Every line below between the line holding "camera: 20 degrees right, 30 degrees down" and the line holding "(457, 549) = (590, 320): green", inclusive, should be repeated exactly, and all other lines omitted.
--- Records Enclosed Below ---
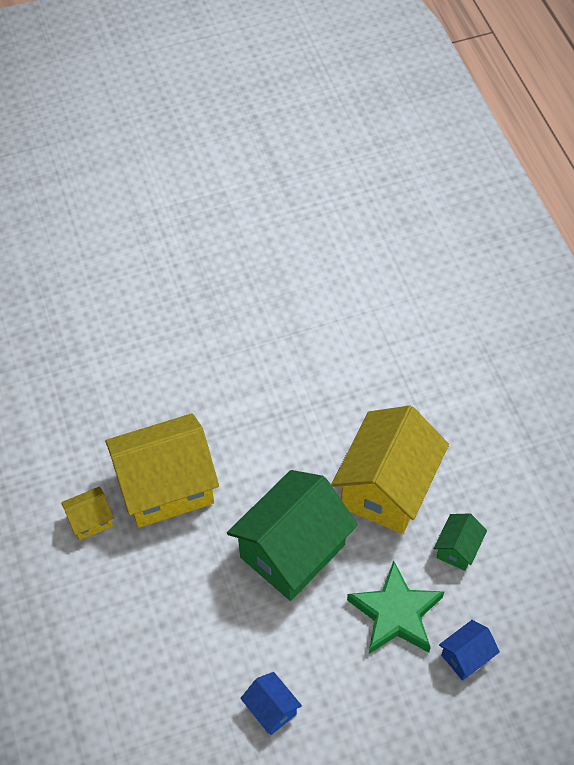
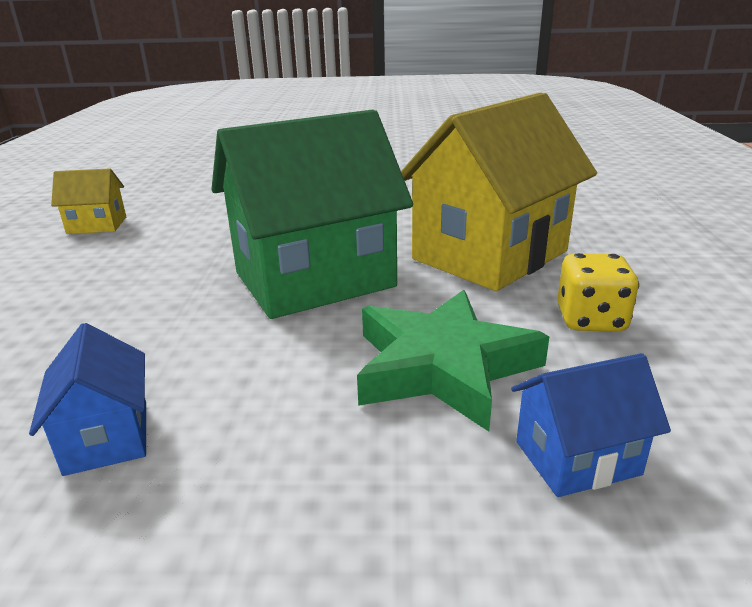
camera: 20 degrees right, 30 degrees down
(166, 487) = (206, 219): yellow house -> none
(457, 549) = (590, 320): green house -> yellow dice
--- End of Enclosed Records ---
--- Records Enclosed Below ---
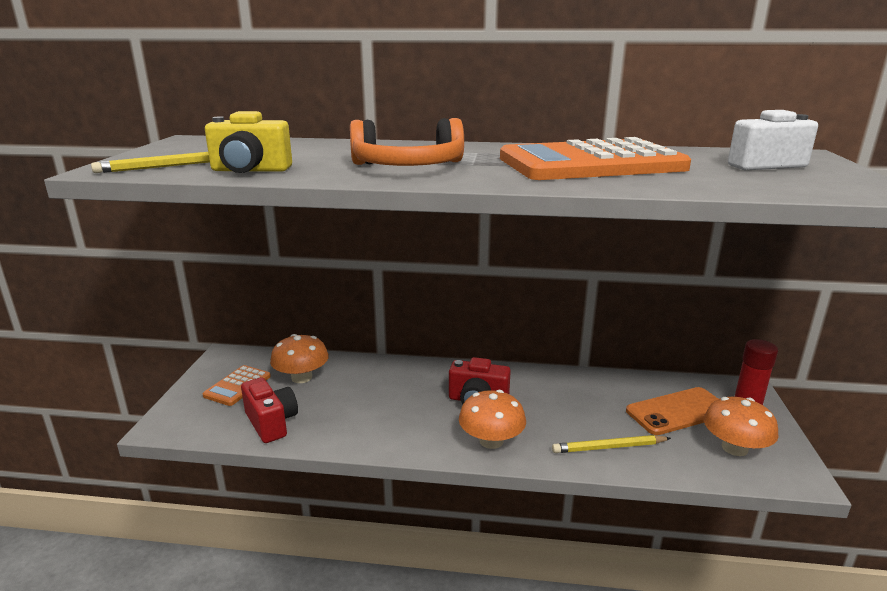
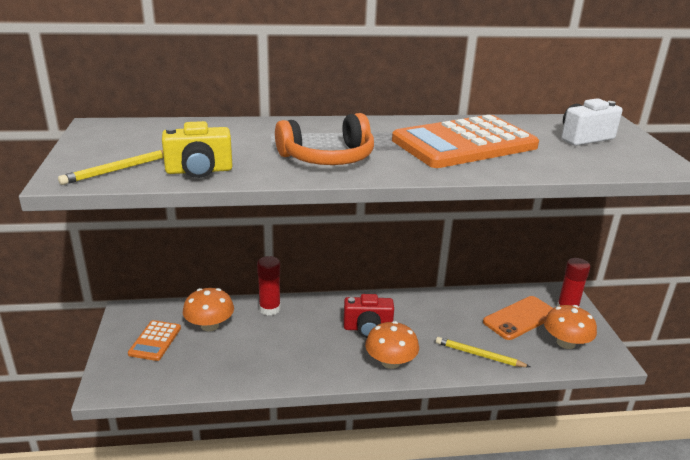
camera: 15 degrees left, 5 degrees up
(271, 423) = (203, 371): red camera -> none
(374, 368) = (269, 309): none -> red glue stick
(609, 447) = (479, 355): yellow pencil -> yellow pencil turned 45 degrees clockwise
--- End of Enclosed Records ---
:: Solution to this exercise ::
camera: 20 degrees right, 30 degrees down
(166, 487) = (206, 219): yellow house -> none
(457, 549) = (590, 320): green house -> yellow dice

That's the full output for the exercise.